> TASK BRIEF:
From the data below, set down exactly the lines between the one holding "black triangle: (217, 315)" and the one holding "cyan hexagon: (481, 837) -> (569, 800), moved", inclusive, and no others.

*** Opening LISTED ENTRIES ***

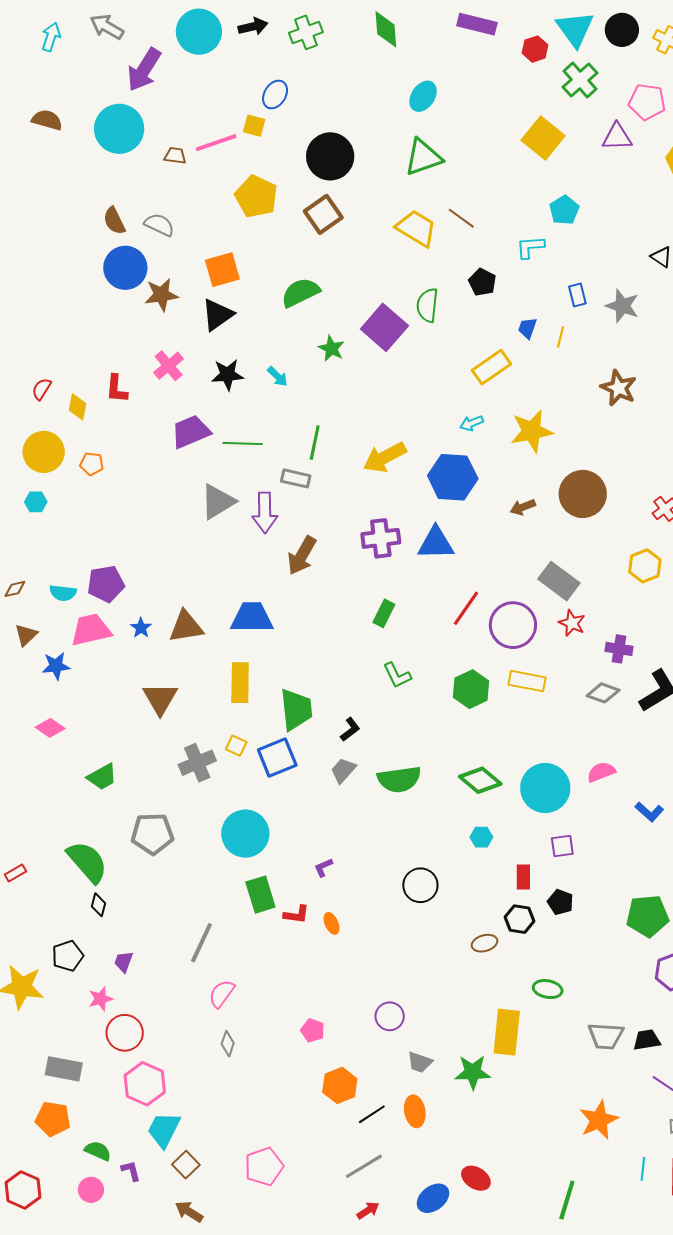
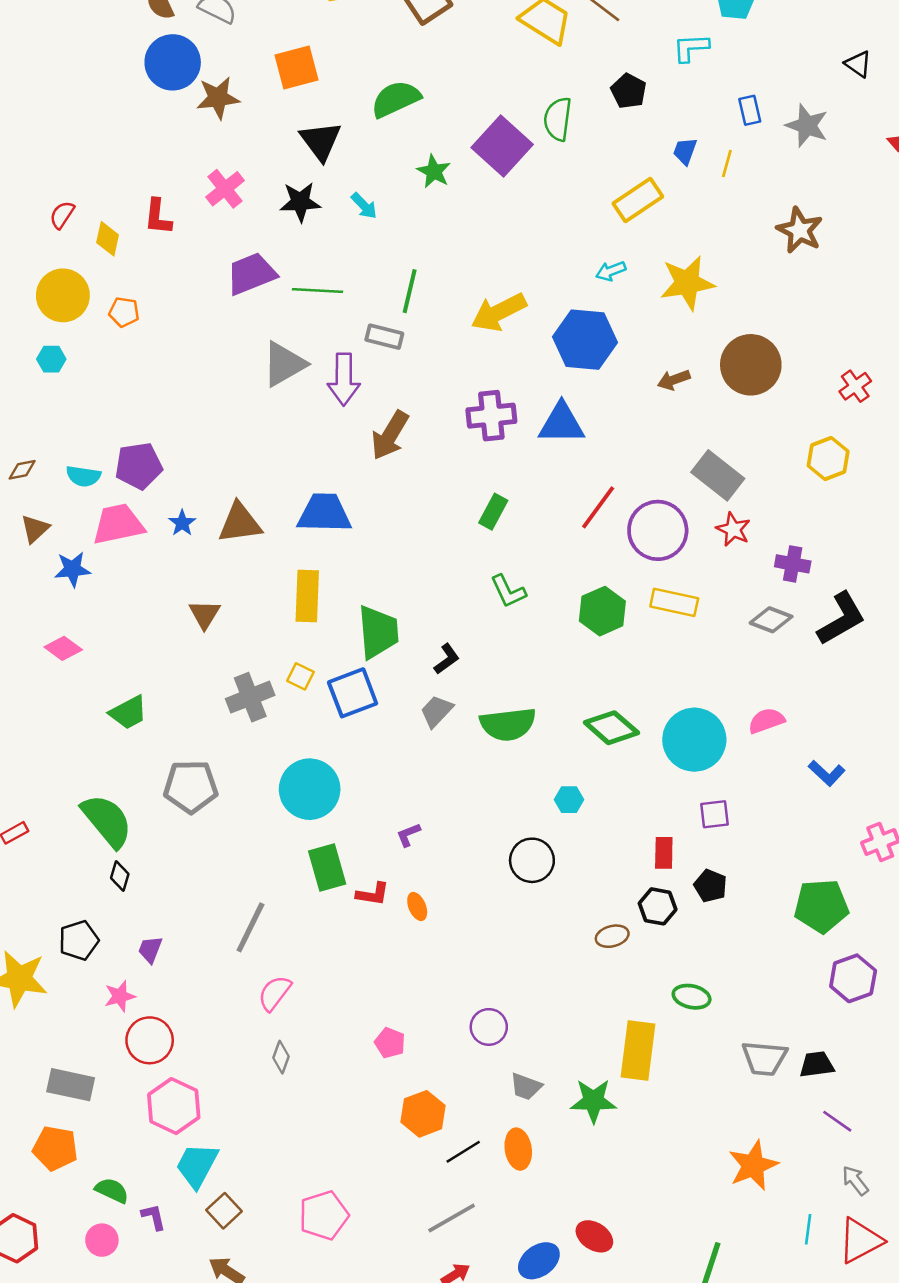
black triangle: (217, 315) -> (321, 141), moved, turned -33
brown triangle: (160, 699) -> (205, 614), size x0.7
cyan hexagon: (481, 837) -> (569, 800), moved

*** Closing LISTED ENTRIES ***
*** Opening LISTED ENTRIES ***

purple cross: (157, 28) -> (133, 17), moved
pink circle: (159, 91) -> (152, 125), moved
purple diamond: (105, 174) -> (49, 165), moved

*** Closing LISTED ENTRIES ***

> RESPONSE AREA:
black triangle: (217, 315) -> (321, 141), moved, turned -33
brown triangle: (160, 699) -> (205, 614), size x0.7
cyan hexagon: (481, 837) -> (569, 800), moved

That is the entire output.